- Data -

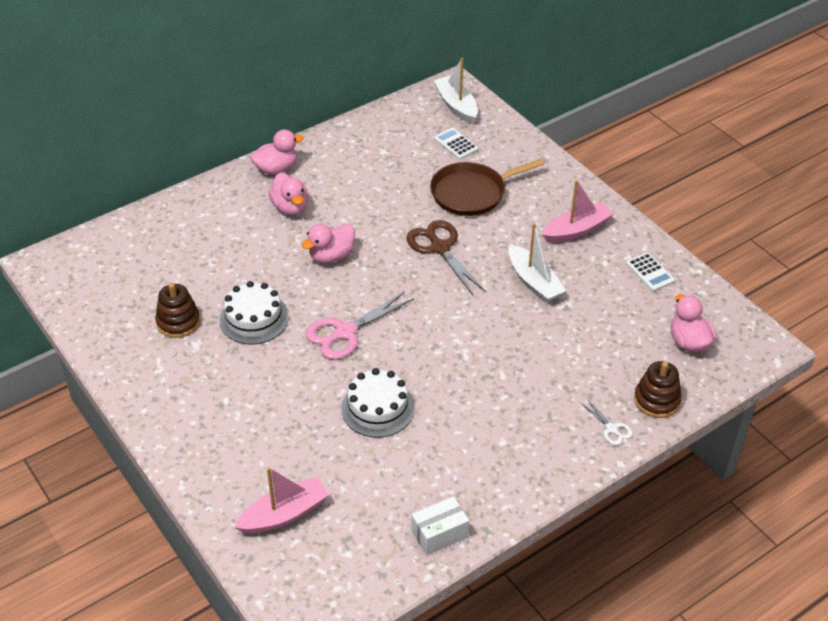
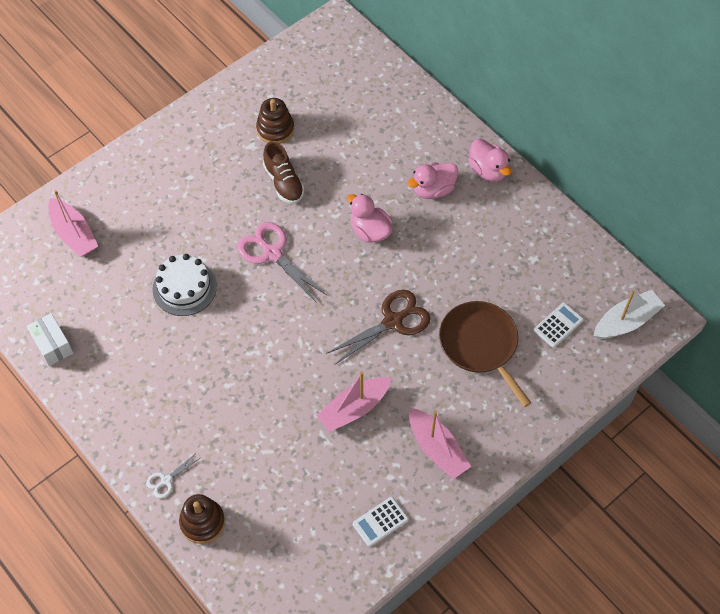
camera: 85 degrees right, 15 degrees up
(254, 319) = (283, 182): white cake -> brown shoe
(534, 282) = (354, 408): white boat -> pink boat
(688, 342) = (282, 557): pink duck -> none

- What you are asked to do -
Each line with "pink" in it must be identified and copied from the material.

- Task output -
(534, 282) = (354, 408): white boat -> pink boat
(688, 342) = (282, 557): pink duck -> none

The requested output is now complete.